» Assignment: In duplicating the lines below, keep every word unchanged and drop the pictures.

» Collected data:
[Start of Attachment]

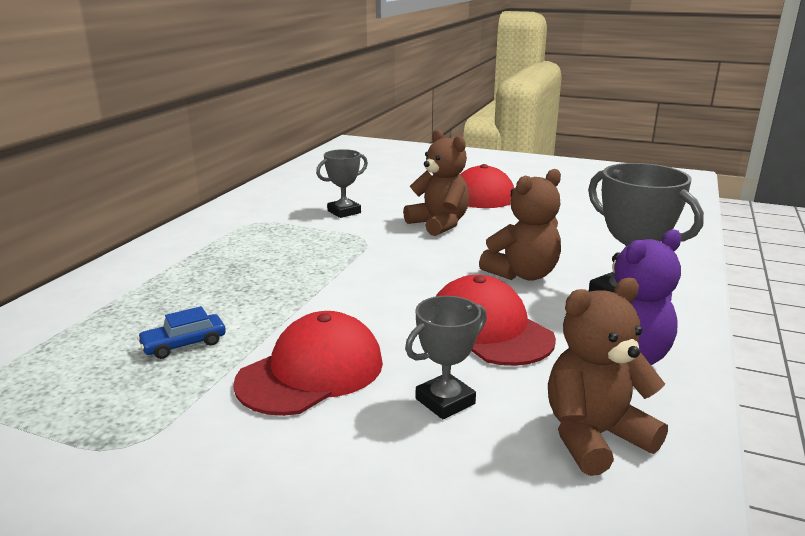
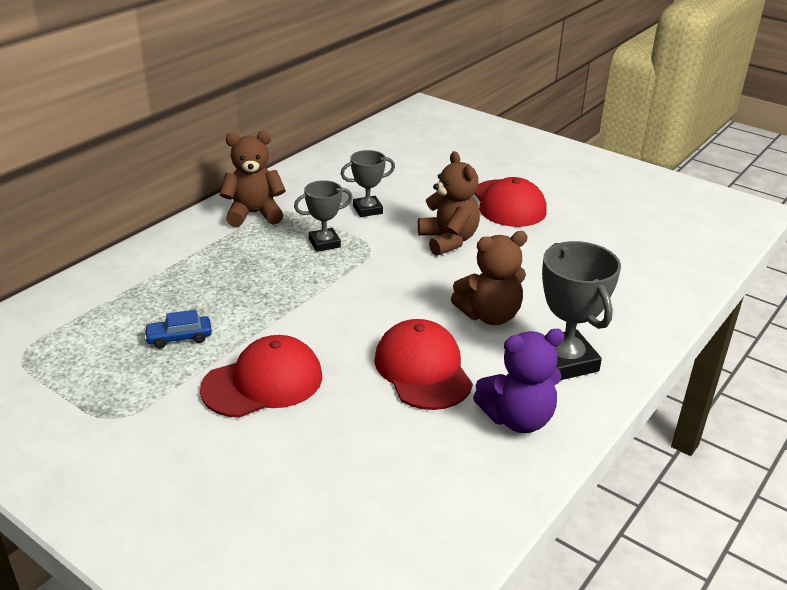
camera: 15 degrees right, 10 degrees up
grey trophy [405,296,487,419] -> grey trophy moved to [294,180,352,252]
brown teddy bear [548,278,668,476] -> brown teddy bear moved to [220,131,286,227]

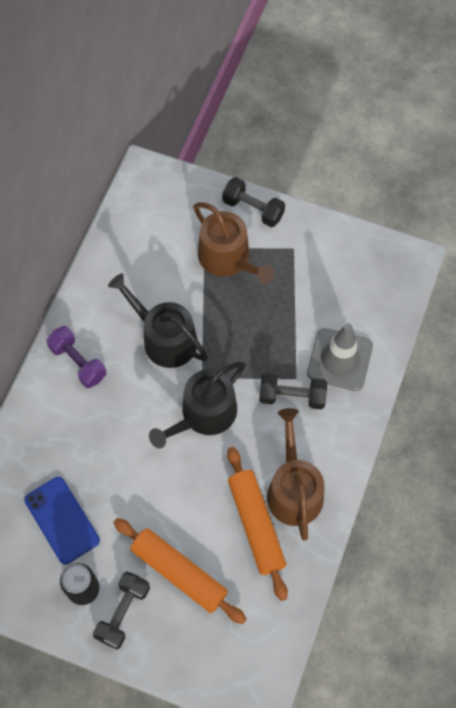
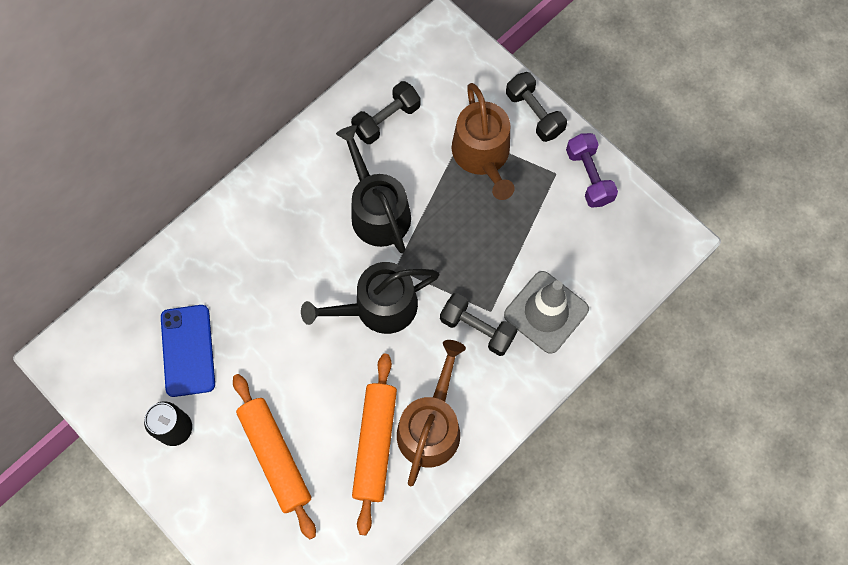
camera: 25 degrees right, 5 degrees up
purple dumbbell [46,326,106,388] -> purple dumbbell moved to [566,133,618,208]
black dumbbell [93,572,150,649] -> black dumbbell moved to [351,81,421,144]

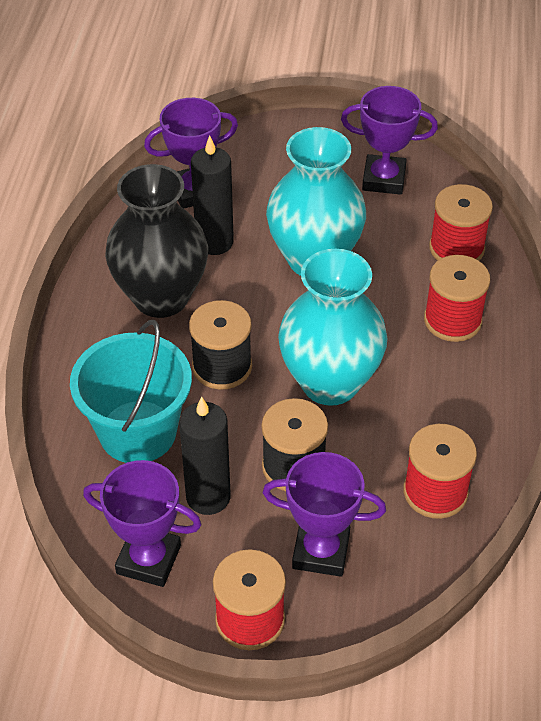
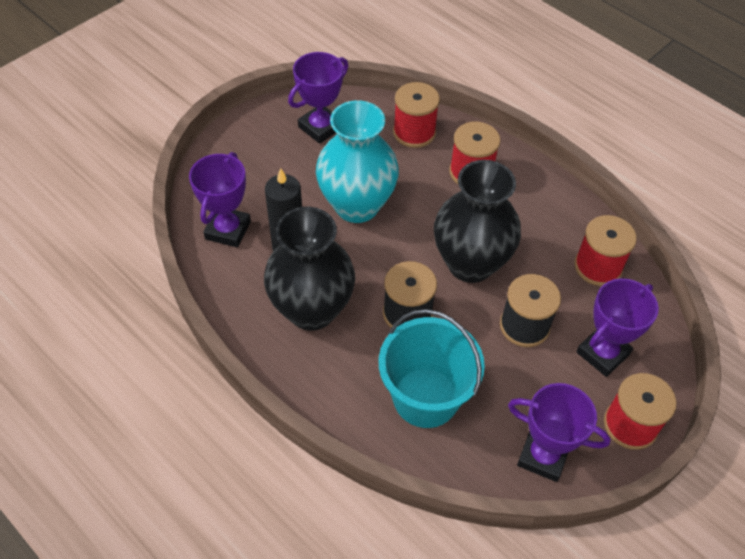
camera: 55 degrees left, 5 degrees up
purple trophy [83,460,202,587] -> purple trophy turned 60 degrees clockwise [508,383,611,482]
black candle [179,397,231,515] -> none
turquoise vase [278,249,387,406] -> black vase [434,160,521,283]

[End of Attachment]

» Written solution:
camera: 15 degrees right, 10 degrees up
grey trophy [405,296,487,419] -> grey trophy moved to [294,180,352,252]
brown teddy bear [548,278,668,476] -> brown teddy bear moved to [220,131,286,227]

camera: 25 degrees right, 5 degrees up
purple dumbbell [46,326,106,388] -> purple dumbbell moved to [566,133,618,208]
black dumbbell [93,572,150,649] -> black dumbbell moved to [351,81,421,144]

camera: 55 degrees left, 5 degrees up
purple trophy [83,460,202,587] -> purple trophy turned 60 degrees clockwise [508,383,611,482]
black candle [179,397,231,515] -> none
turquoise vase [278,249,387,406] -> black vase [434,160,521,283]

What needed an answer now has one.